■ Task item
Every line of the following records that includes "purple" should be copied.

Spatial object tracking data

☆ ☆ ☆

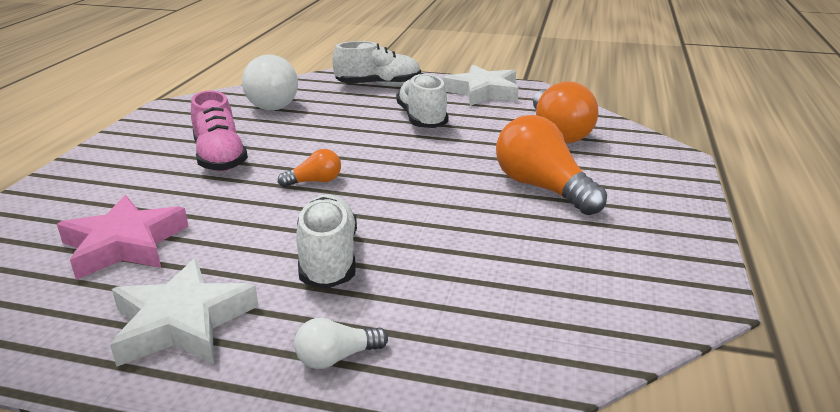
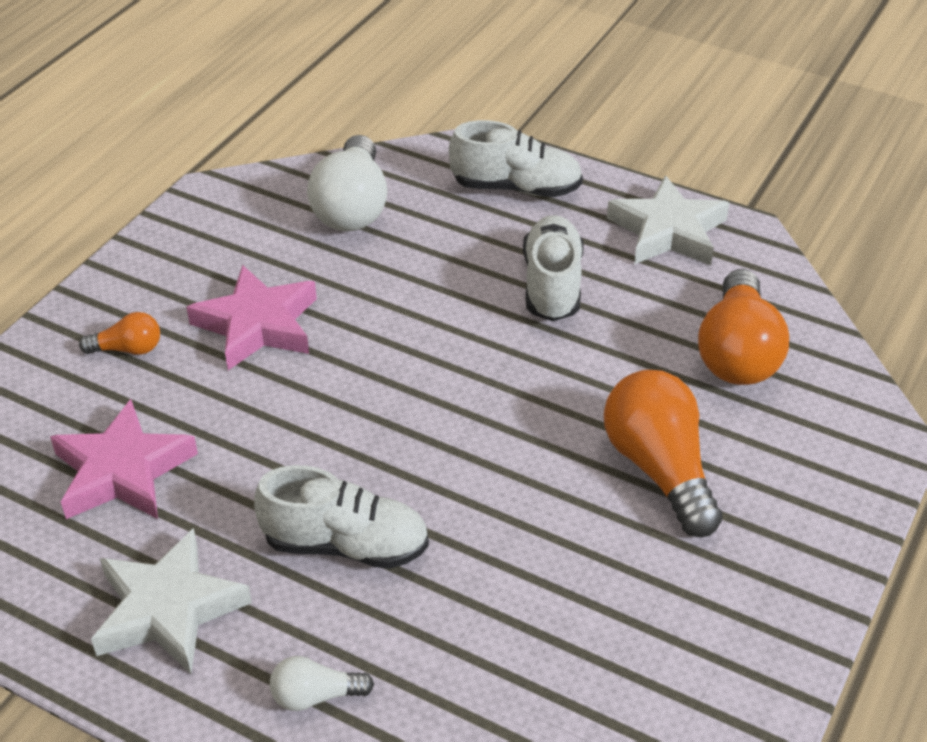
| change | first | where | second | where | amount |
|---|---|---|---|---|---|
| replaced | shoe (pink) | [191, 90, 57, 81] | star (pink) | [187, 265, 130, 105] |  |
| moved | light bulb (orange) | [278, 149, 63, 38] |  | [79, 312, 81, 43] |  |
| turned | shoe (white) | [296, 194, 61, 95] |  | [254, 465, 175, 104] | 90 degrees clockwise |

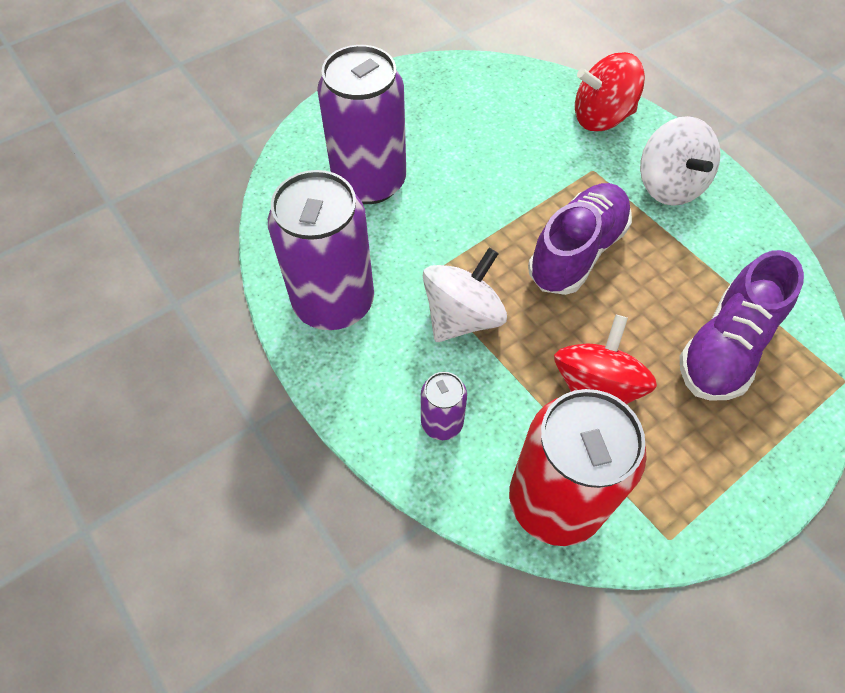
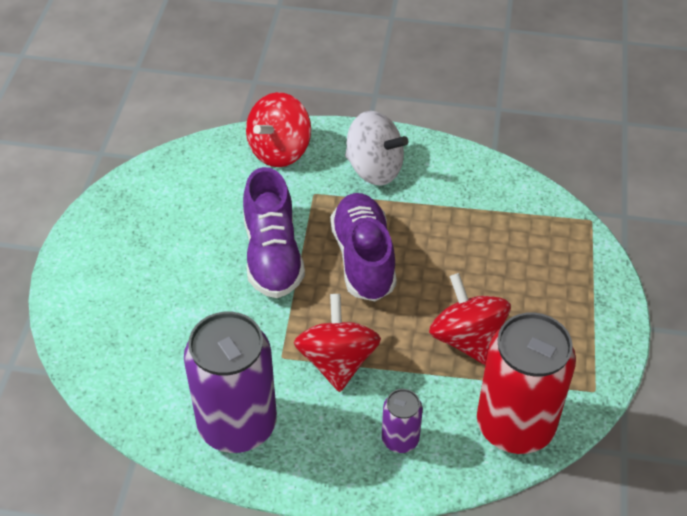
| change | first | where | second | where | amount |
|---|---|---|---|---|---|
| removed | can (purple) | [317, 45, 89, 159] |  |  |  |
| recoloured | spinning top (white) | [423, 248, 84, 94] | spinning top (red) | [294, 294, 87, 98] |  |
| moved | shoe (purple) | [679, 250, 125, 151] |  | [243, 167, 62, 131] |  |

☆ ☆ ☆

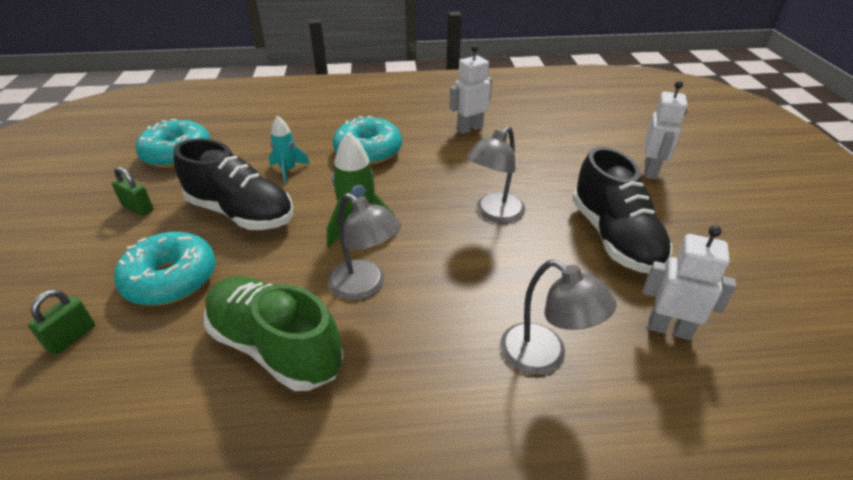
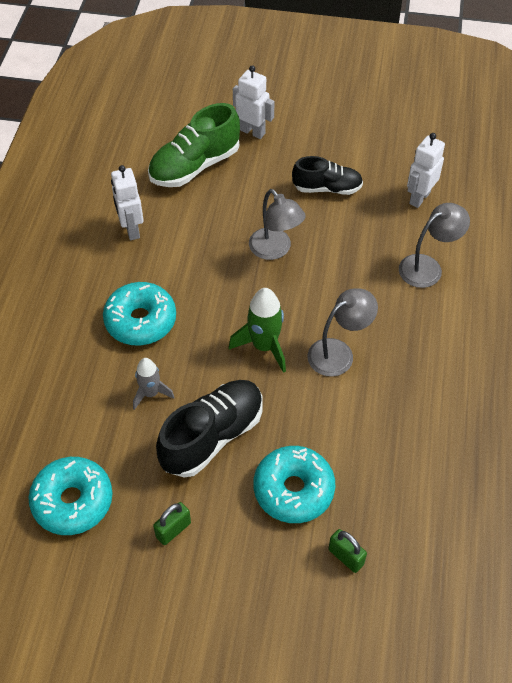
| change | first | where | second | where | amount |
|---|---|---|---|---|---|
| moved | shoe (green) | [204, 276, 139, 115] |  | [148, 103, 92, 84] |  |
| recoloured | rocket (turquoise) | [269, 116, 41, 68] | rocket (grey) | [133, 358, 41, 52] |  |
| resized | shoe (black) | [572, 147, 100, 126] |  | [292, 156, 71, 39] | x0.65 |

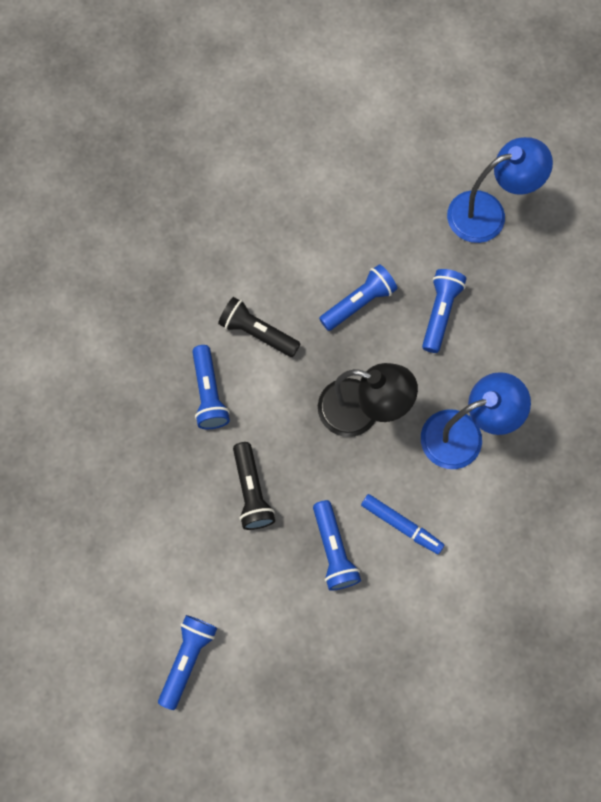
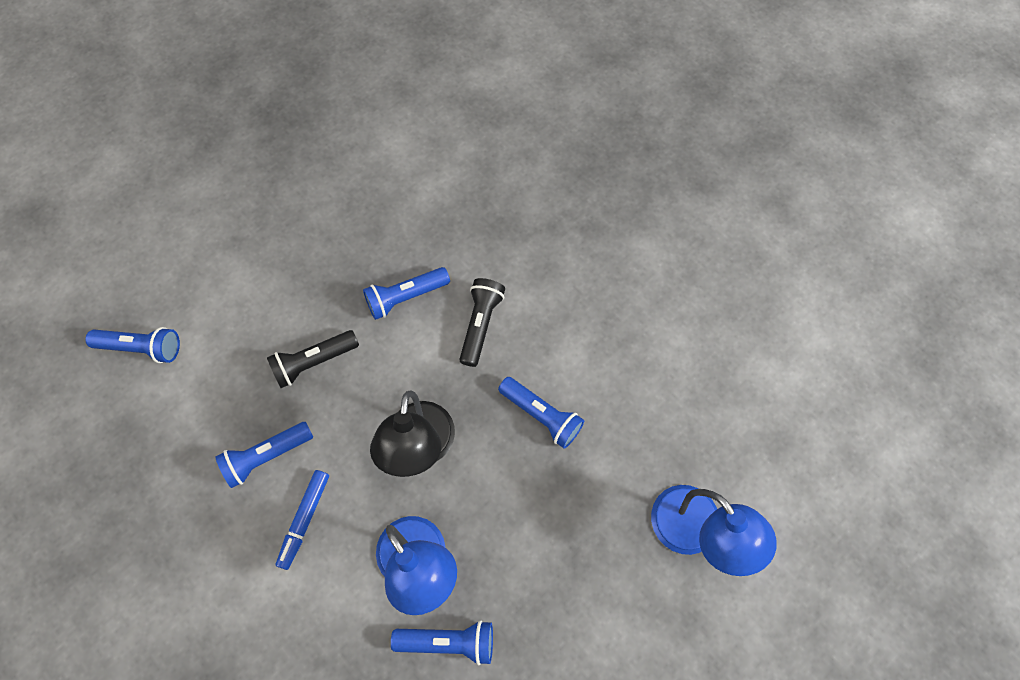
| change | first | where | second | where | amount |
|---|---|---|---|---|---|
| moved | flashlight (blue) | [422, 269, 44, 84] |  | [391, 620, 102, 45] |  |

☆ ☆ ☆

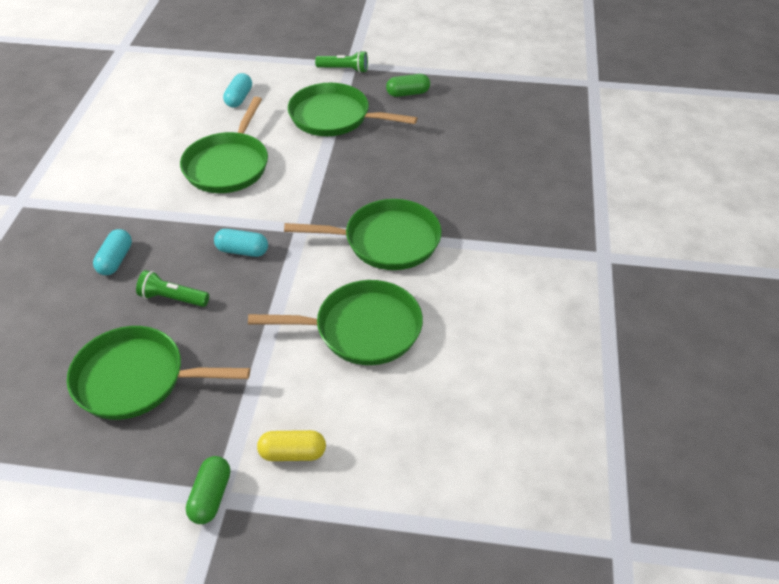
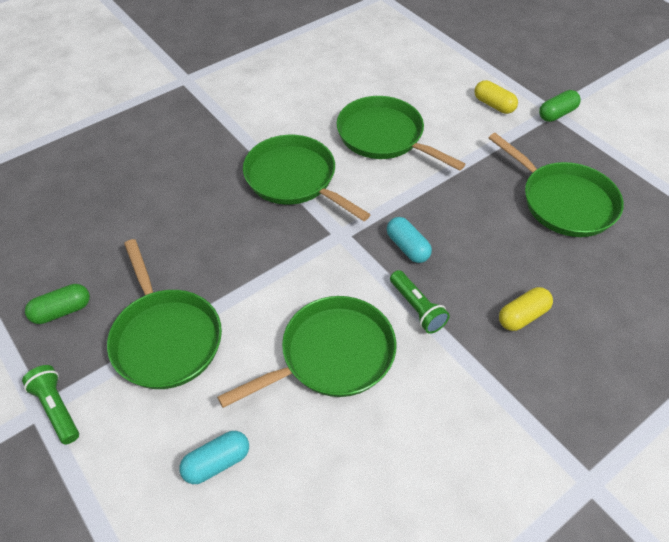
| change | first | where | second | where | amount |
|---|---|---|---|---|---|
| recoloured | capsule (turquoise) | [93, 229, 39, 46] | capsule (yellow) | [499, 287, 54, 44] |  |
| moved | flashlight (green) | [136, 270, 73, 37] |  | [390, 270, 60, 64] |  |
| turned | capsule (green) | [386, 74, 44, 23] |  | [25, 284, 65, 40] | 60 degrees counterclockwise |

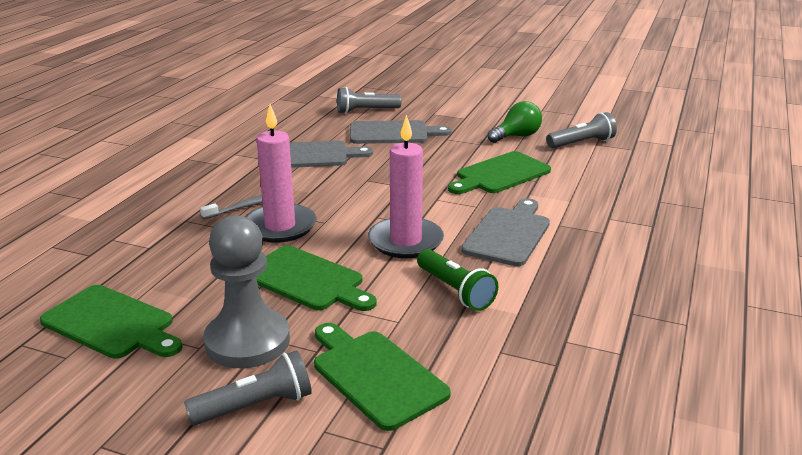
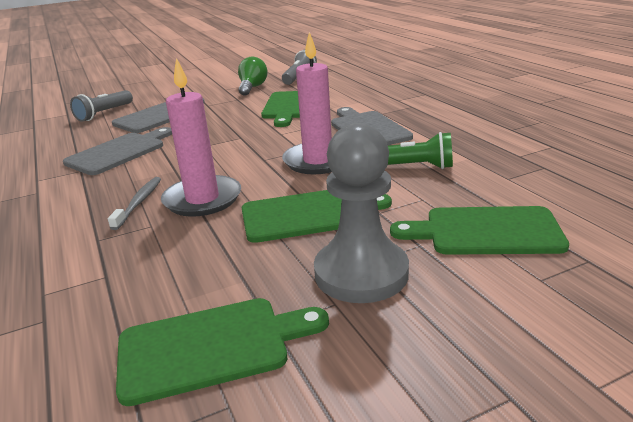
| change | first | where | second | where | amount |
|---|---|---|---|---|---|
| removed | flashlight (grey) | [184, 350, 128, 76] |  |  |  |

☆ ☆ ☆

■ Answer box
| removed | can (purple) | [317, 45, 89, 159] |  |  |  |
| moved | shoe (purple) | [679, 250, 125, 151] |  | [243, 167, 62, 131] |  |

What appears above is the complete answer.